### TASK DETAILS
Begin the copy at the line containing "building: none -> [98,78,189,171]" in the data below and end it at the line containing "building: [170,55,197,85] -> [186,11,213,41]", keeping each line exact and leaving out pictures.

### Records excerpted from a collection
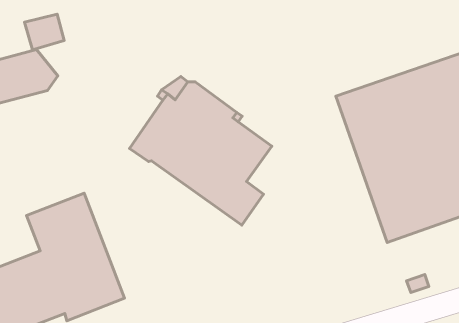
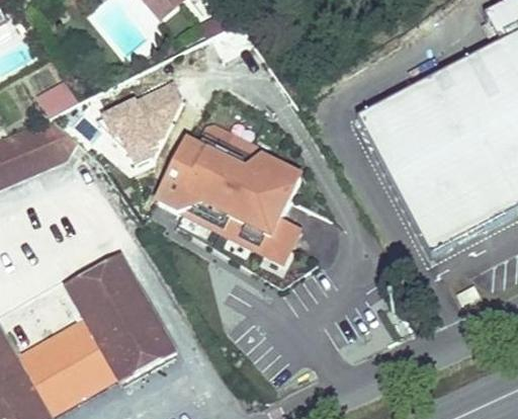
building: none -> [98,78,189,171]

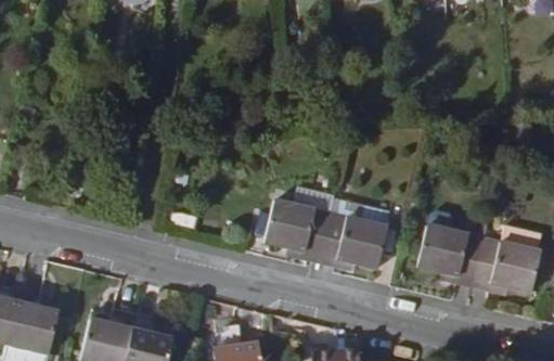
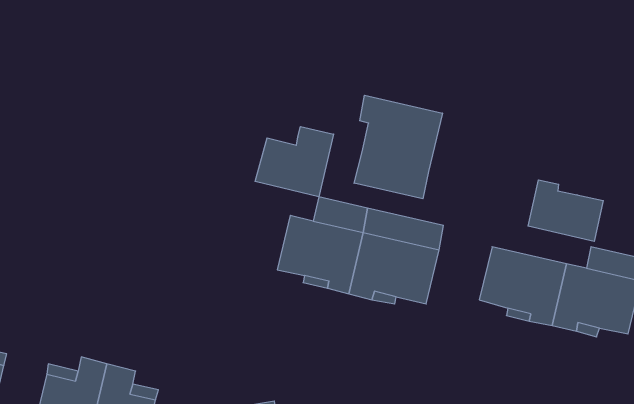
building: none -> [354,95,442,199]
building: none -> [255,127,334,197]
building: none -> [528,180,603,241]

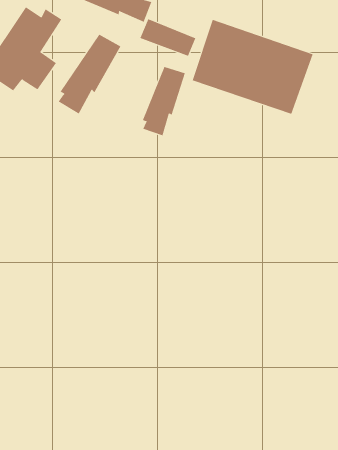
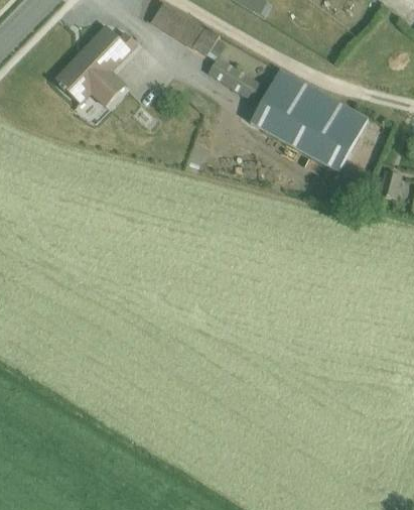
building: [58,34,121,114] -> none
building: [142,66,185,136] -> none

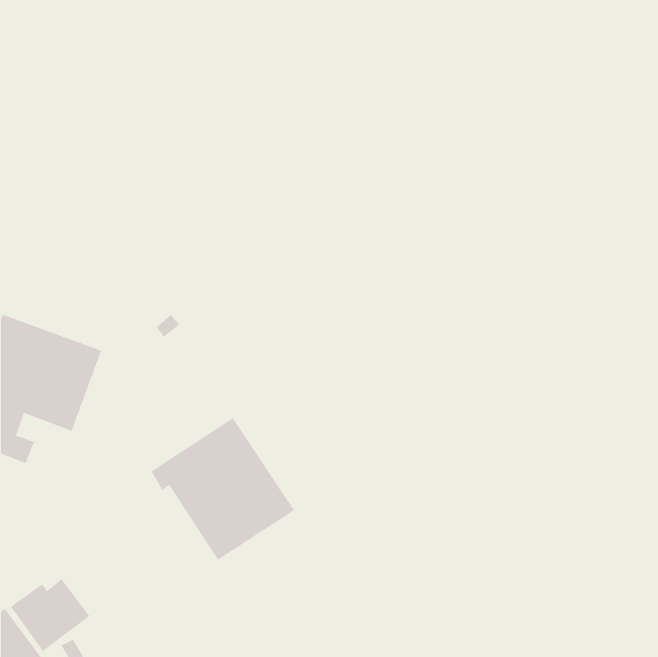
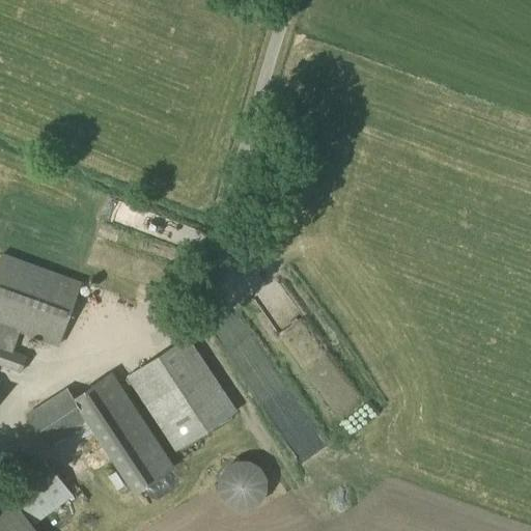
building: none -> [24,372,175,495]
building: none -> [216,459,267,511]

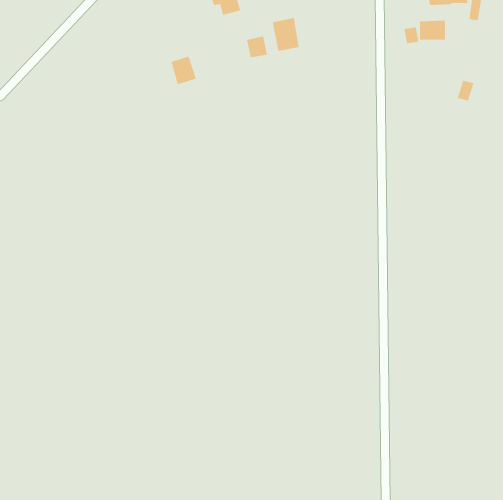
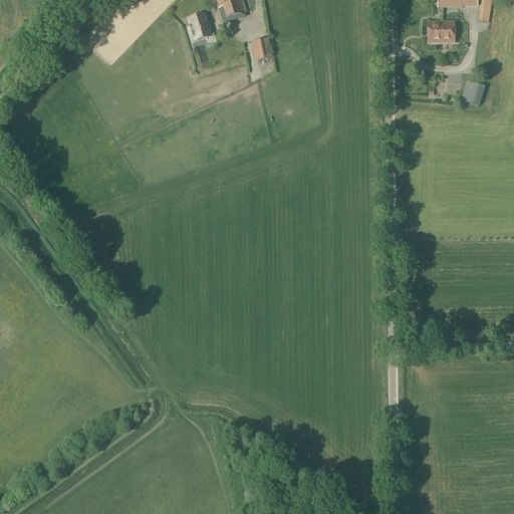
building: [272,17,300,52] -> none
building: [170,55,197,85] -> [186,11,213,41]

...

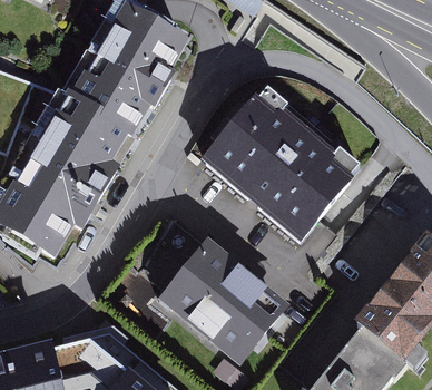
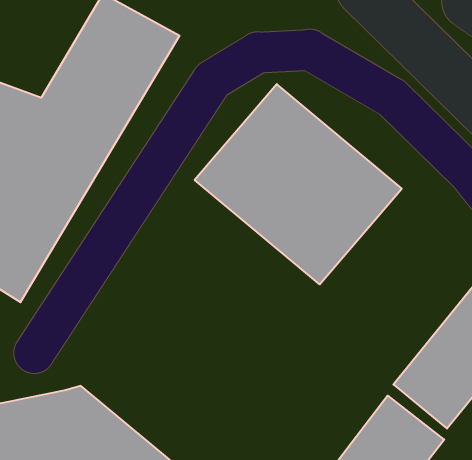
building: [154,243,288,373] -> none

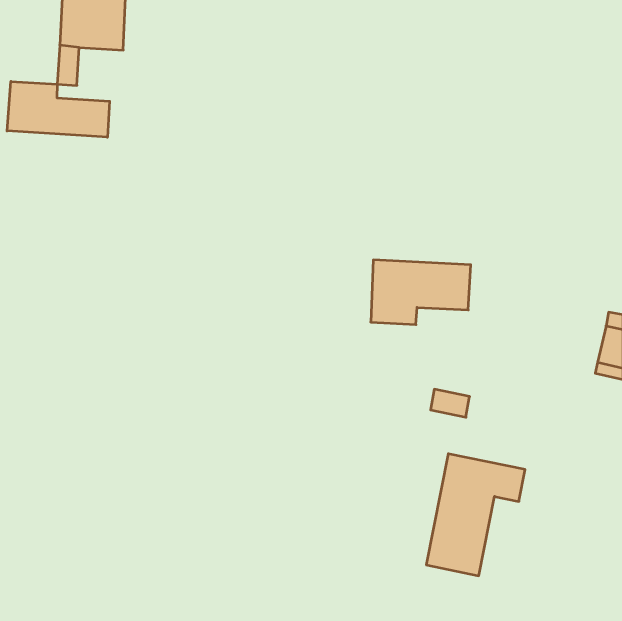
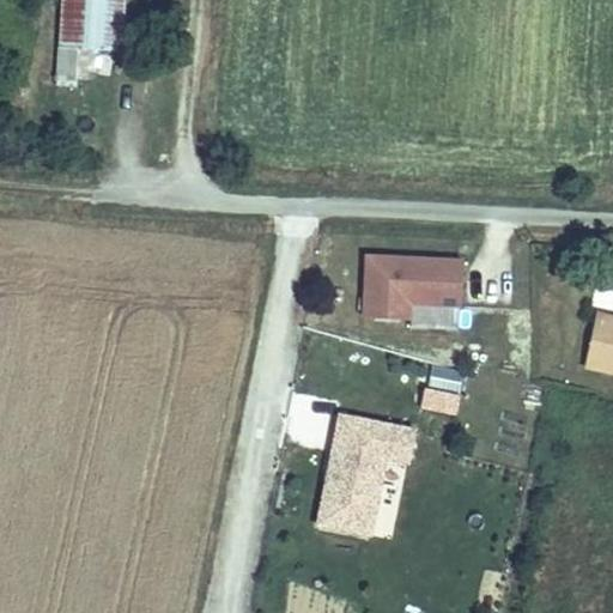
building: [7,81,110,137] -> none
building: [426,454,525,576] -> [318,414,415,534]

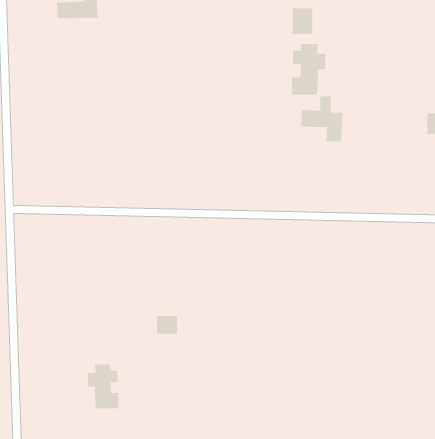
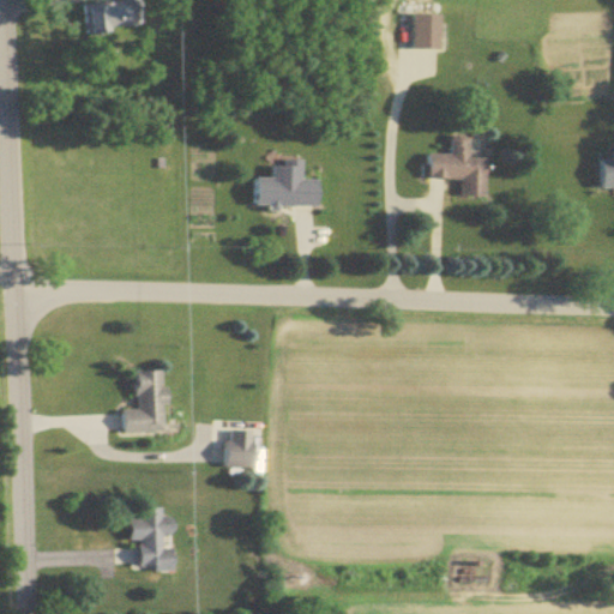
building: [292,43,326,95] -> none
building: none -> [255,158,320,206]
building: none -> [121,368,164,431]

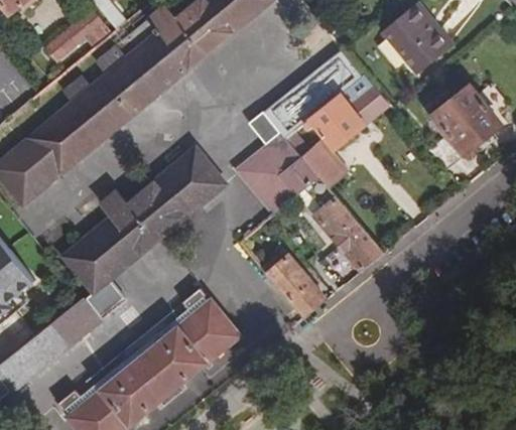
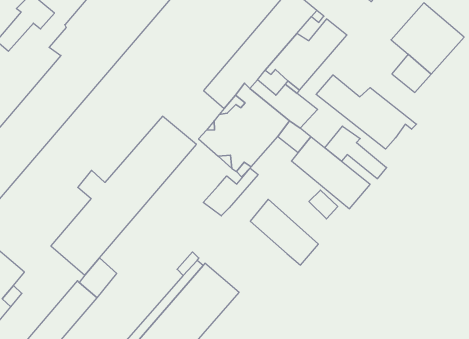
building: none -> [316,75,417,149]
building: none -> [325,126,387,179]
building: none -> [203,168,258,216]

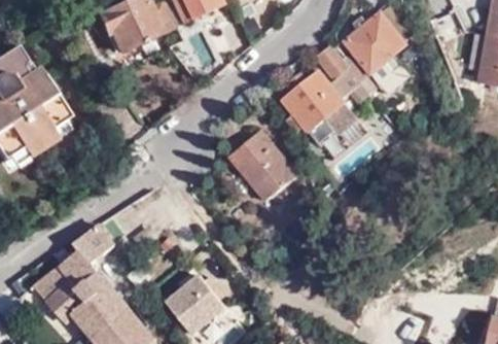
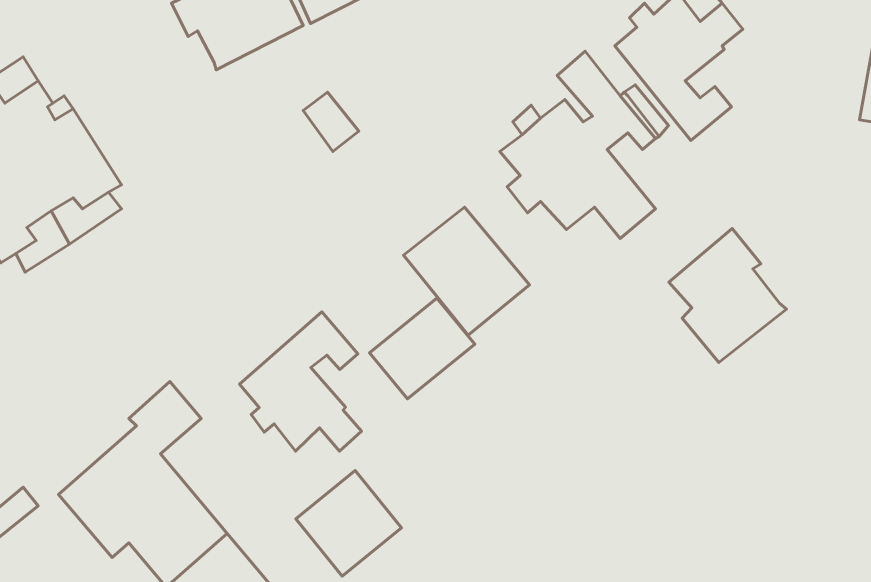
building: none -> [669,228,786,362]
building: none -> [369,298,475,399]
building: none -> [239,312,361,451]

### ANSWER BELOW
building: none -> [98,78,189,171]

building: none -> [354,95,442,199]
building: none -> [255,127,334,197]
building: none -> [528,180,603,241]

building: [58,34,121,114] -> none
building: [142,66,185,136] -> none

building: none -> [24,372,175,495]
building: none -> [216,459,267,511]

building: [272,17,300,52] -> none
building: [170,55,197,85] -> [186,11,213,41]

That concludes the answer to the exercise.